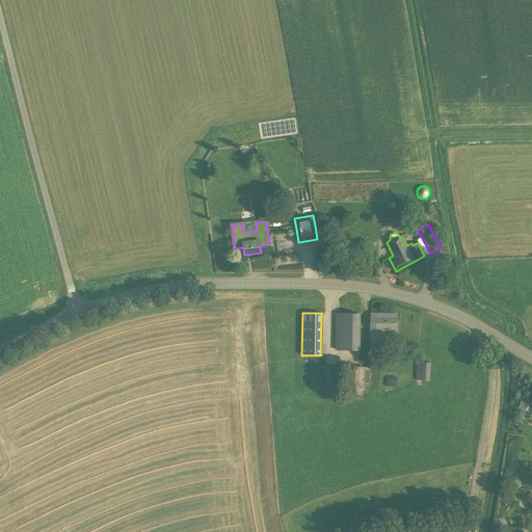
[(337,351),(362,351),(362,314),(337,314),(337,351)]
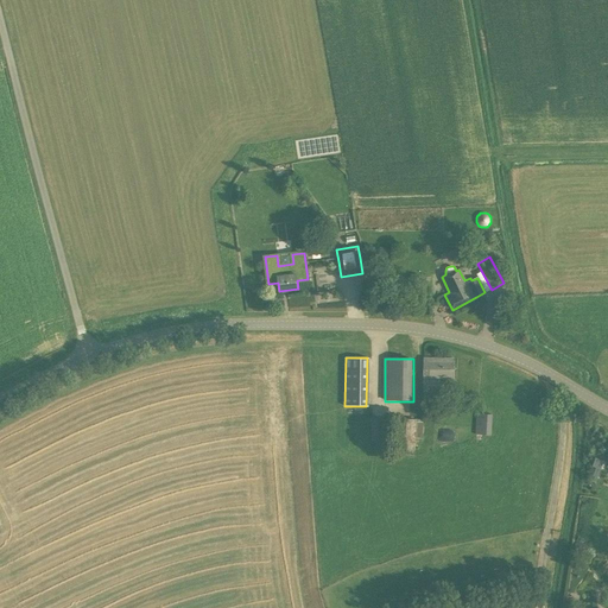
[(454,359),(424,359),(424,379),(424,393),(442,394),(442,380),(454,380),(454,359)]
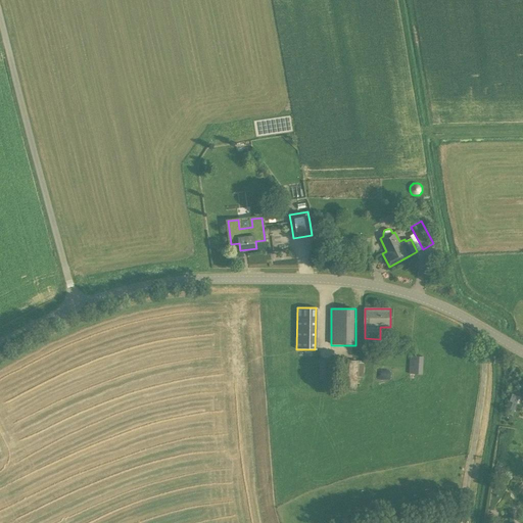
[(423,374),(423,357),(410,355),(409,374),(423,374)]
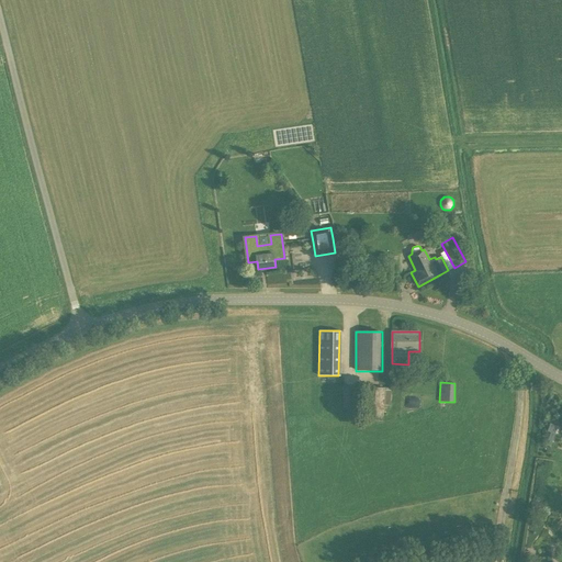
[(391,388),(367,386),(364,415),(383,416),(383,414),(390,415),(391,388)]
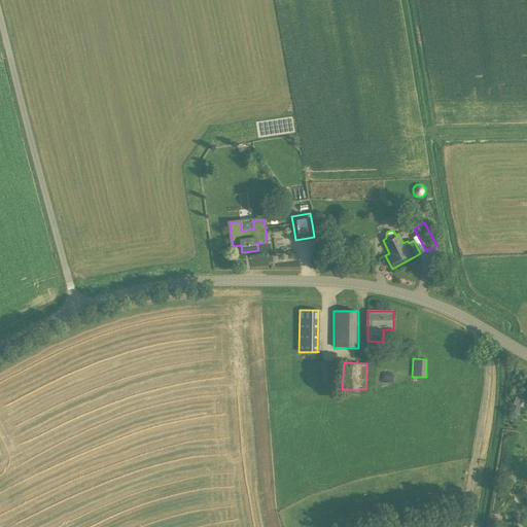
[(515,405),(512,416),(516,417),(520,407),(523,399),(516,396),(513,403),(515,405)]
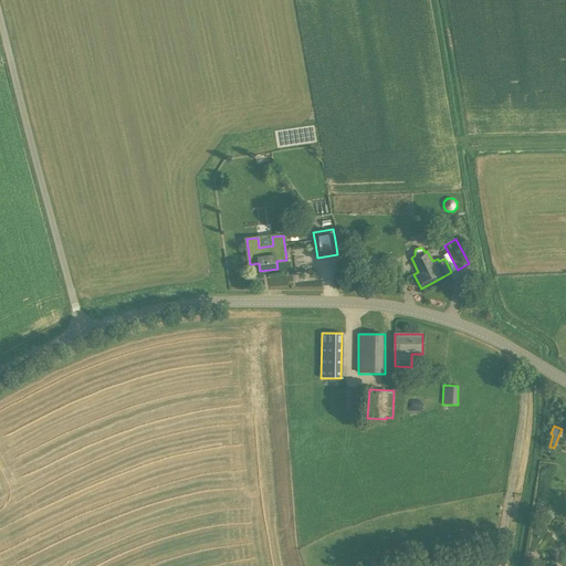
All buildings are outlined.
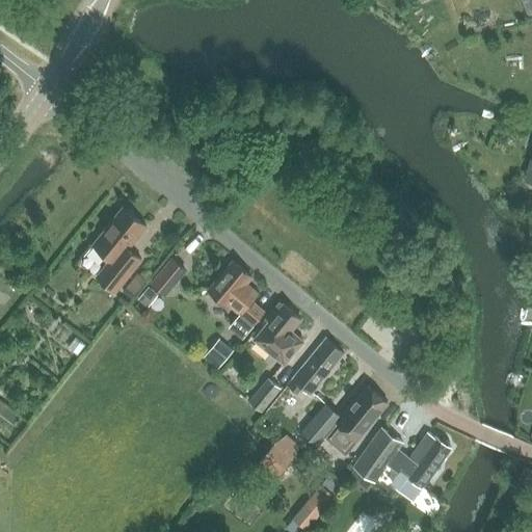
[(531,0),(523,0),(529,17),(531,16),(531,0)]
┄┄┄┄┄┄
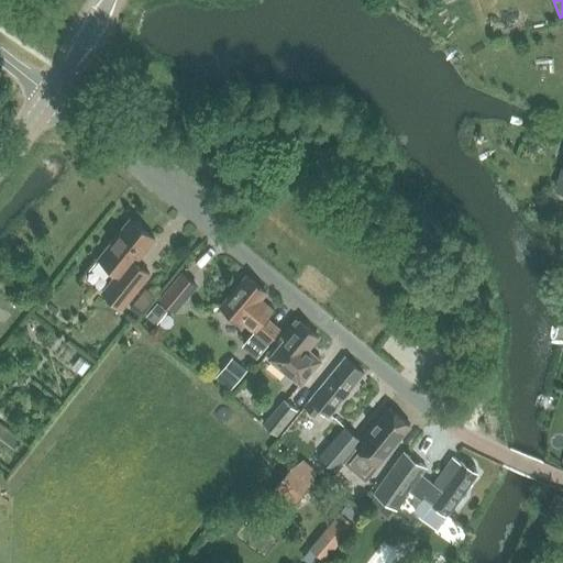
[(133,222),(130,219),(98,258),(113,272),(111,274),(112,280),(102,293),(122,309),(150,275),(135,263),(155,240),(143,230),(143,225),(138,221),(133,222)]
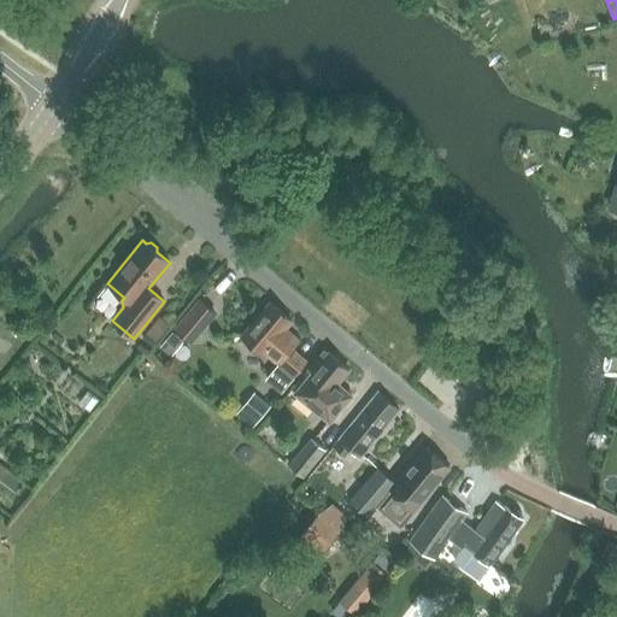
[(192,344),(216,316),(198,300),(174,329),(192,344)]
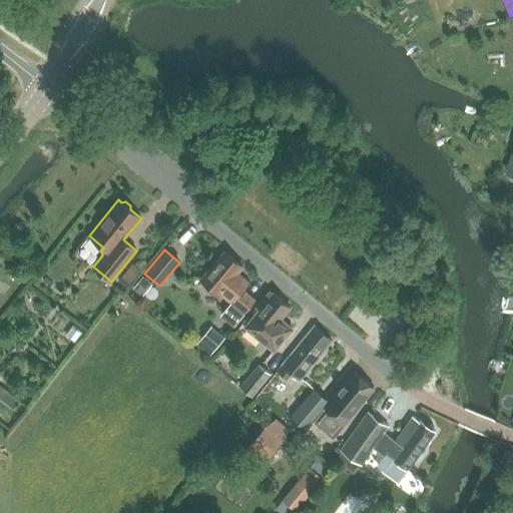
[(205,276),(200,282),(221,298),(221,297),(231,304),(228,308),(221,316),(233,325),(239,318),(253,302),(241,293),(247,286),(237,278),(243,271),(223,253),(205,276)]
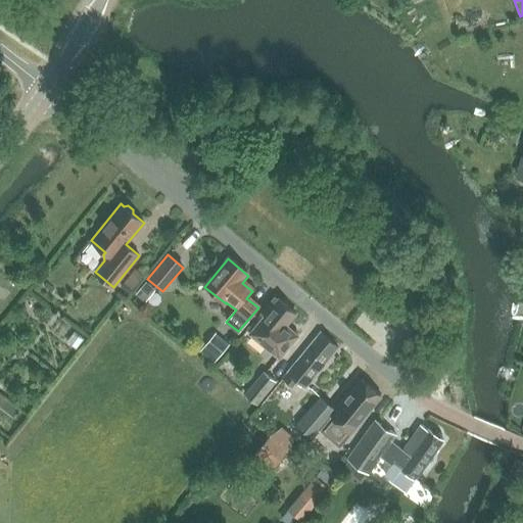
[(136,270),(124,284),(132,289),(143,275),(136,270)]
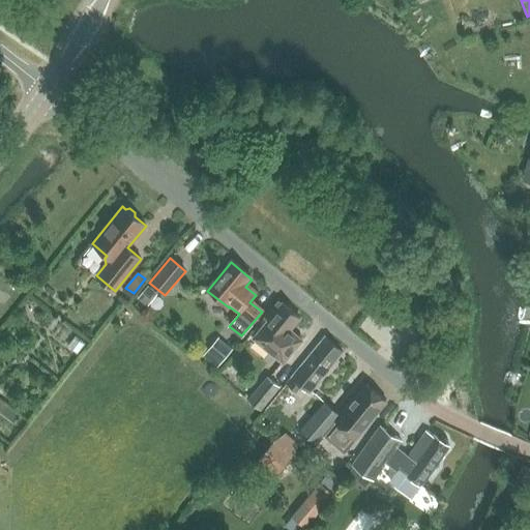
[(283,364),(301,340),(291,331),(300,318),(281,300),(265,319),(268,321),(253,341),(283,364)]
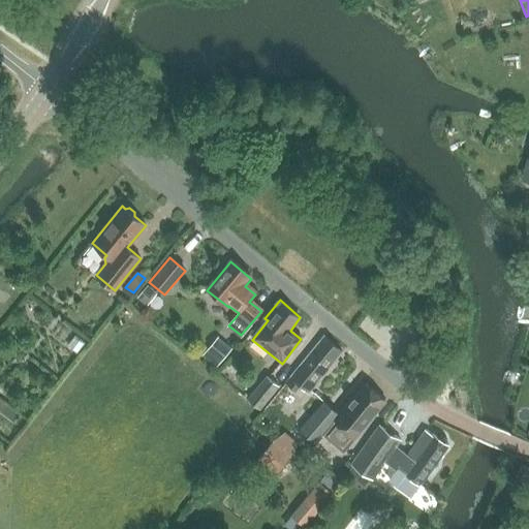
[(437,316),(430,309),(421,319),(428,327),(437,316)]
┄┄┄┄┄┄
JOB ITEM: Copy word for word the span of the records above that begins at the line with "[(423,374),(423,357),(410,355),(409,374),(423,374)]" and ends at the line with "[(531,0),(523,0),(529,17),(531,16),(531,0)]", including those two lines but not the pictures.

THE COMPLETED TASK:
[(423,374),(423,357),(410,355),(409,374),(423,374)]
[(391,388),(367,386),(364,415),(383,416),(383,414),(390,415),(391,388)]
[(515,405),(512,416),(516,417),(520,407),(523,399),(516,396),(513,403),(515,405)]
All buildings are outlined.
[(531,0),(523,0),(529,17),(531,16),(531,0)]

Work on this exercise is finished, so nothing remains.